• **Exercise requirements**
No pictures, everything else exact: set down the entries in full.

--- START ---

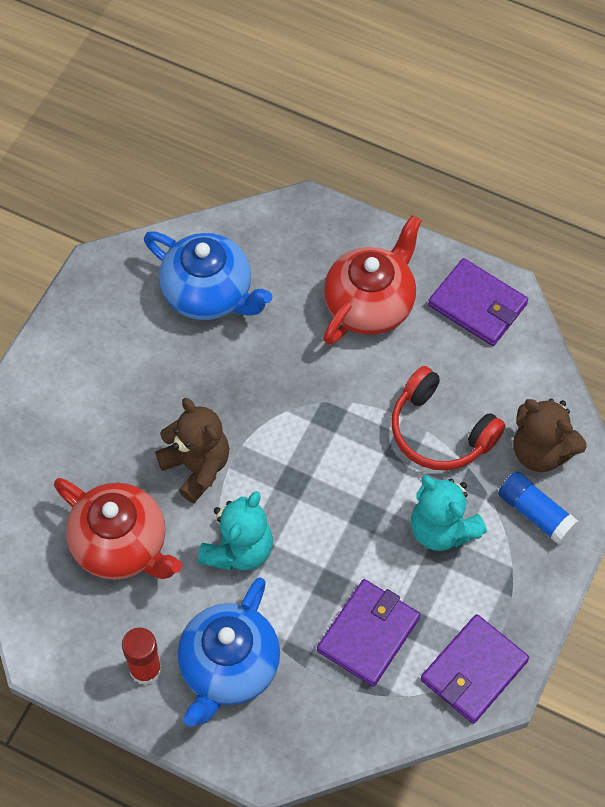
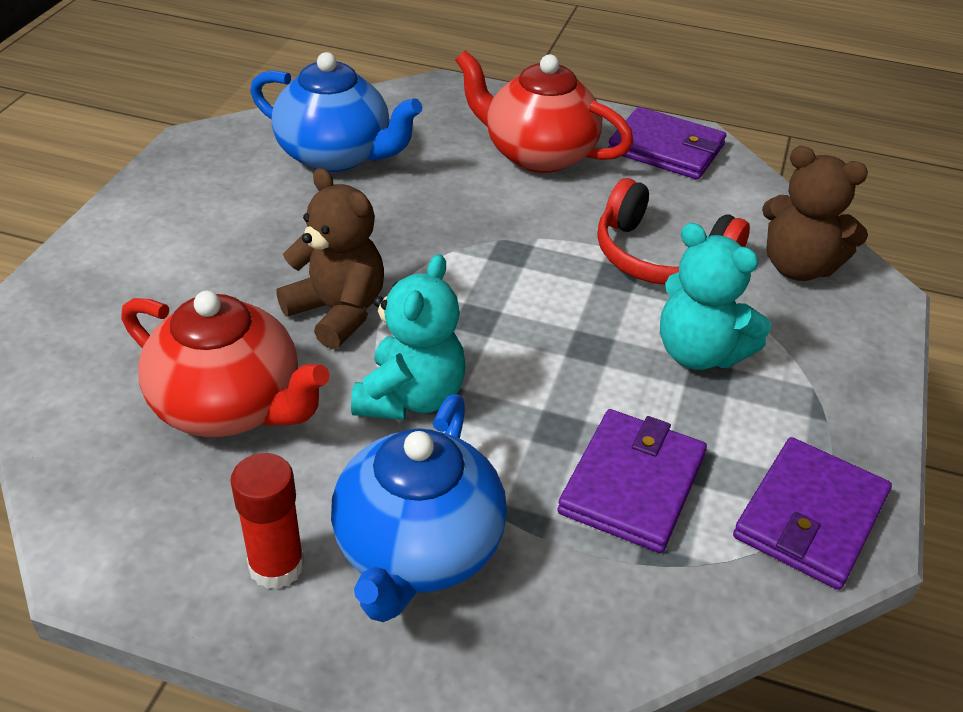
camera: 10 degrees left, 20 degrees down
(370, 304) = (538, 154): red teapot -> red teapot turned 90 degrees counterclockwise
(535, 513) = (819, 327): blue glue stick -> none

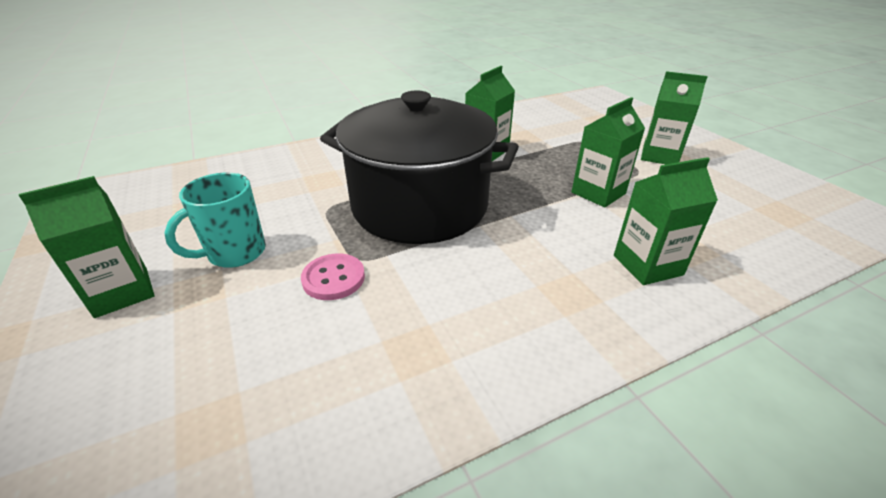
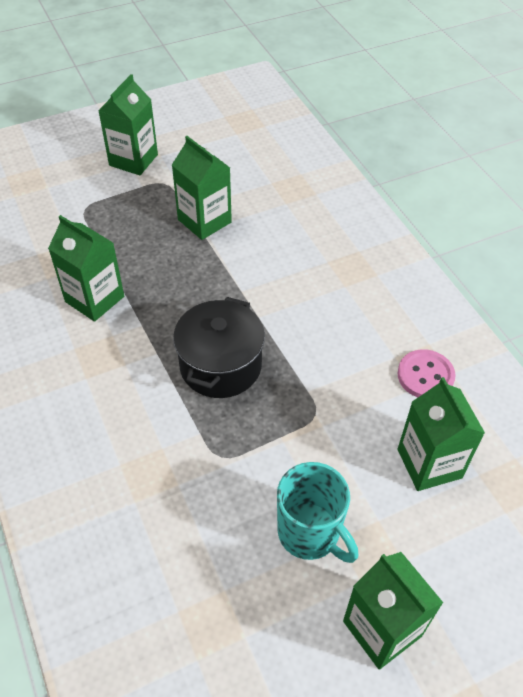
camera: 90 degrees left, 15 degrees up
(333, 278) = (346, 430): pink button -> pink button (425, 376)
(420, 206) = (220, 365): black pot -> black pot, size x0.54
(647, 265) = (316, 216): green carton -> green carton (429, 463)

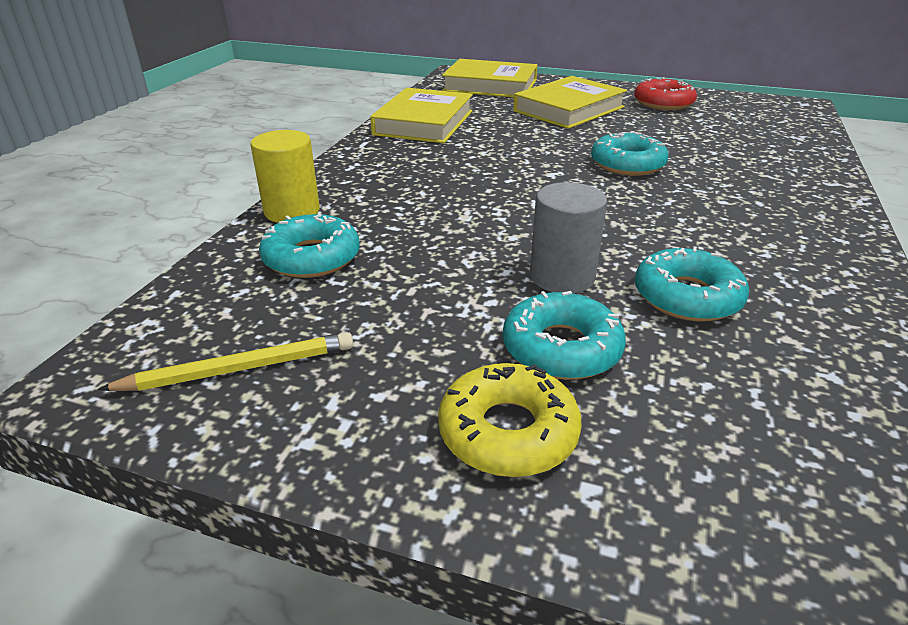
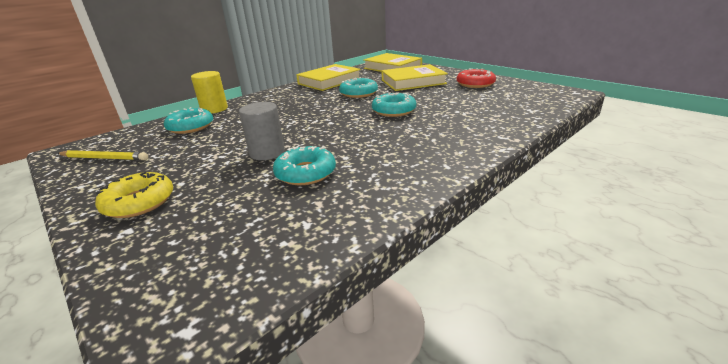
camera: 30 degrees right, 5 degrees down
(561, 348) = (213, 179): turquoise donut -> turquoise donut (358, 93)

--- END ---

• **Result**
camera: 10 degrees left, 20 degrees down
(370, 304) = (538, 154): red teapot -> red teapot turned 90 degrees counterclockwise
(535, 513) = (819, 327): blue glue stick -> none

camera: 90 degrees left, 15 degrees up
(333, 278) = (346, 430): pink button -> pink button (425, 376)
(420, 206) = (220, 365): black pot -> black pot, size x0.54
(647, 265) = (316, 216): green carton -> green carton (429, 463)

camera: 30 degrees right, 5 degrees down
(561, 348) = (213, 179): turquoise donut -> turquoise donut (358, 93)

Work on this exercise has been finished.